*** Opening DATA EXCERPTS ***

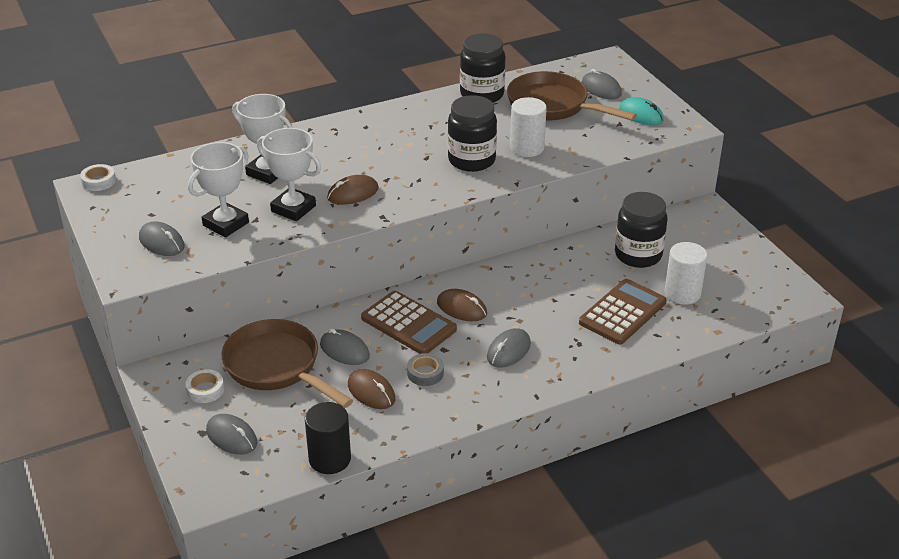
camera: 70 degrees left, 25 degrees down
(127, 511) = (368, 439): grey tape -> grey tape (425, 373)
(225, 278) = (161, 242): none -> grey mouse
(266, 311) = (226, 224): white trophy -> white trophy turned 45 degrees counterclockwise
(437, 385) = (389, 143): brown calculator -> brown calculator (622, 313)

*** Closing DATA EXCERPTS ***

### [WHAT YOU ARE ASKED TO DO]
Transcribe exactly, please, the lines between the start of the records above and the line holding "(266, 311) = (226, 224): white", counting both of those lines and omitting pictures.

### [OUTPUT OF THE TASK]
camera: 70 degrees left, 25 degrees down
(127, 511) = (368, 439): grey tape -> grey tape (425, 373)
(225, 278) = (161, 242): none -> grey mouse
(266, 311) = (226, 224): white trophy -> white trophy turned 45 degrees counterclockwise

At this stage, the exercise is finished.